**What the exercise asks**
Return each line in the entries below that contains the string "right". Case matters.

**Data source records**
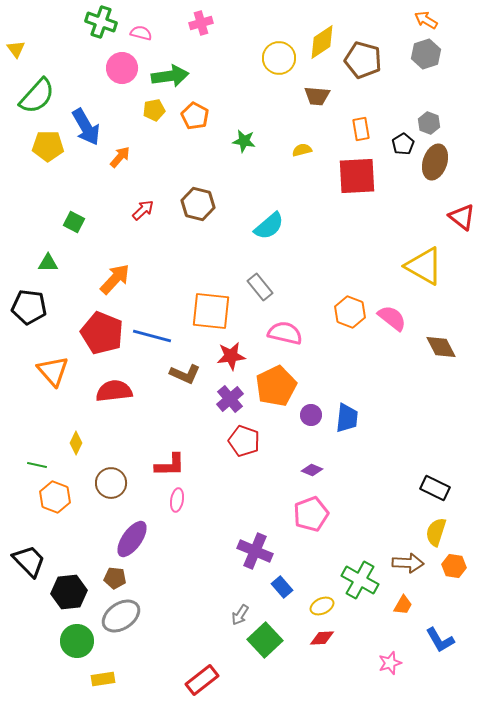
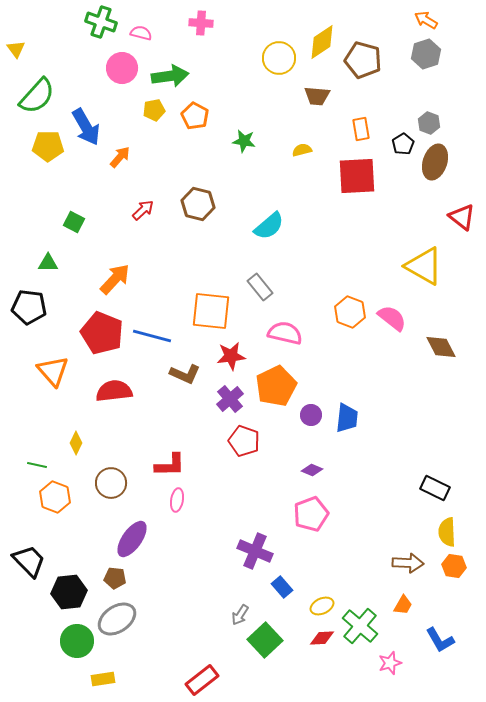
pink cross at (201, 23): rotated 20 degrees clockwise
yellow semicircle at (436, 532): moved 11 px right; rotated 20 degrees counterclockwise
green cross at (360, 580): moved 46 px down; rotated 12 degrees clockwise
gray ellipse at (121, 616): moved 4 px left, 3 px down
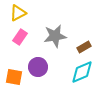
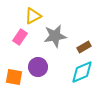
yellow triangle: moved 15 px right, 3 px down
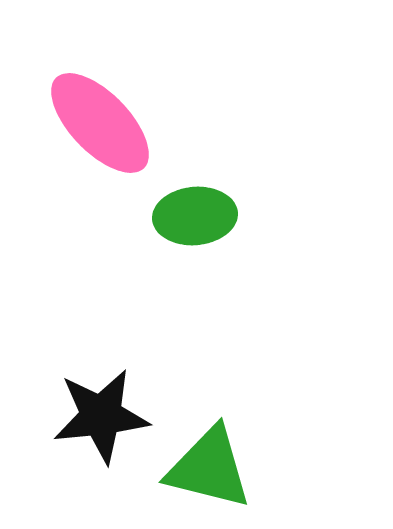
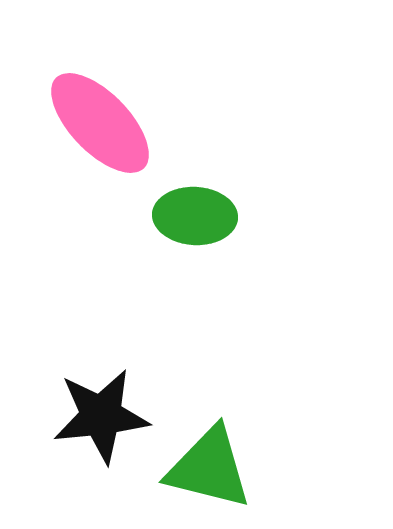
green ellipse: rotated 8 degrees clockwise
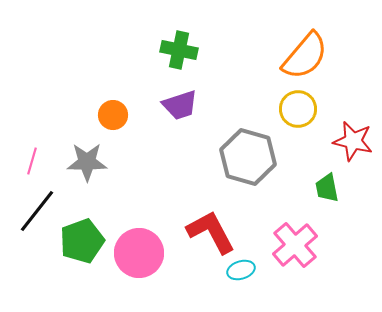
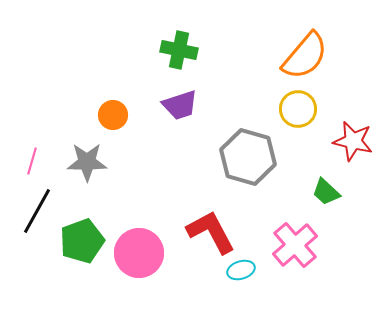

**Solved problem**
yellow semicircle at (436, 532): moved 11 px right; rotated 20 degrees counterclockwise
yellow triangle: moved 15 px right, 3 px down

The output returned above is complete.